*** Raw data ***

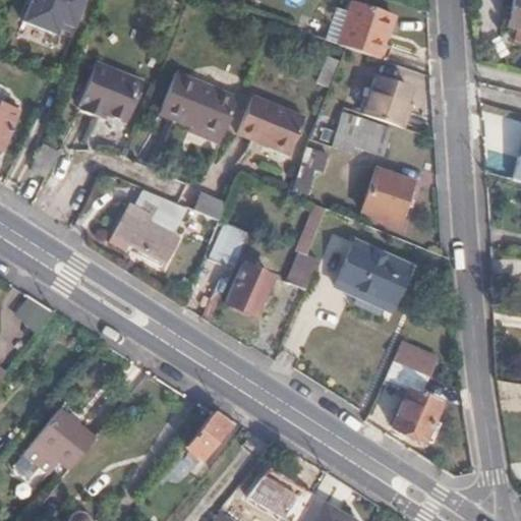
[(81,0),(30,0),(21,21),(55,35),(60,22),(72,27),(81,0)]
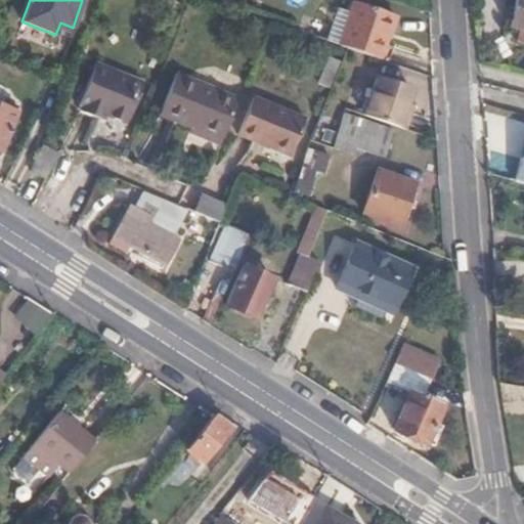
[(332,45),(374,59),(388,15),(346,0),(332,45)]
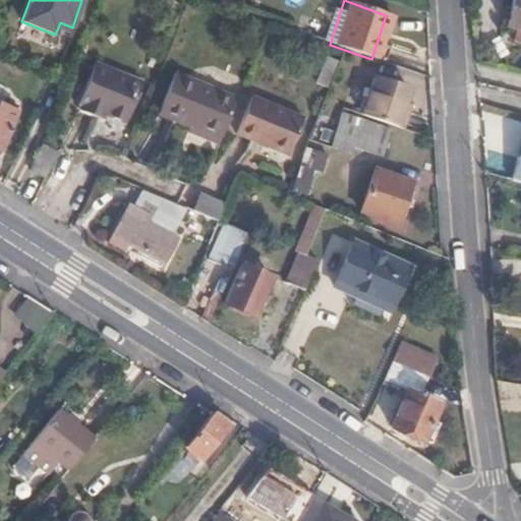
[(520,0),(514,0),(506,26),(520,31),(520,0)]
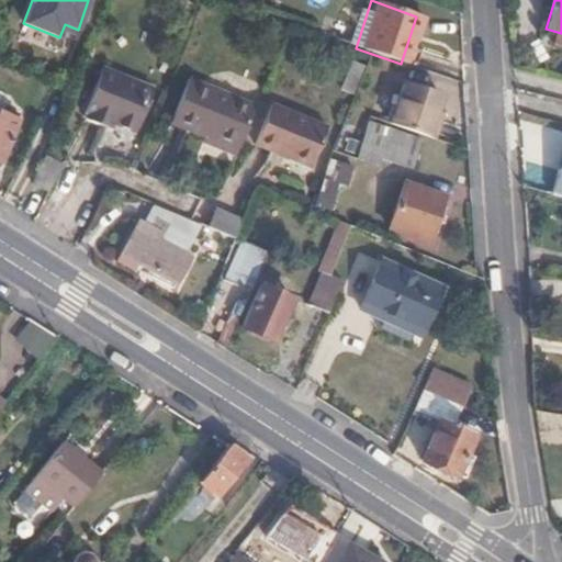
[(138,131),(156,89),(105,67),(86,115),(105,124),(108,119),(138,131)]
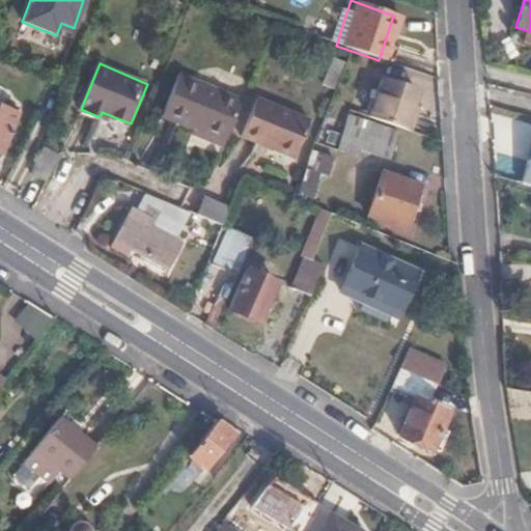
[(161,115),(224,141),(240,100),(177,75),(161,115)]
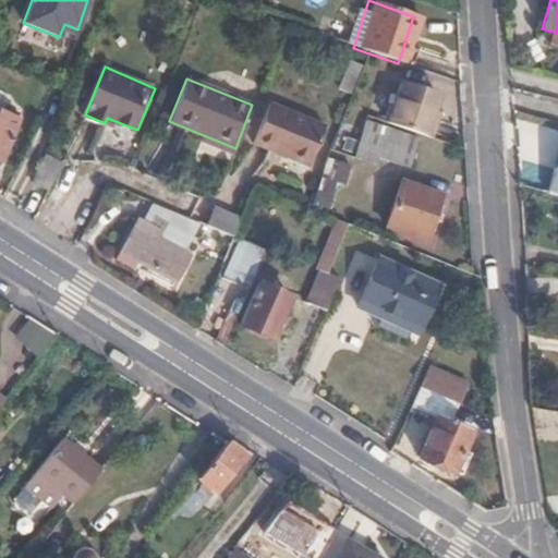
[(431,110),(436,98),(400,84),(388,118),(429,134),(437,113),(431,110)]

*** End of Raw data ***

→ Your objective: Leave out the images and copy all remaining data word for word.

→ Result for this exercise:
[(81,0),(30,0),(21,21),(55,35),(60,22),(72,27),(81,0)]
[(332,45),(374,59),(388,15),(346,0),(332,45)]
[(520,0),(514,0),(506,26),(520,31),(520,0)]
[(138,131),(156,89),(105,67),(86,115),(105,124),(108,119),(138,131)]
[(161,115),(224,141),(240,100),(177,75),(161,115)]
[(431,110),(436,98),(400,84),(388,118),(429,134),(437,113),(431,110)]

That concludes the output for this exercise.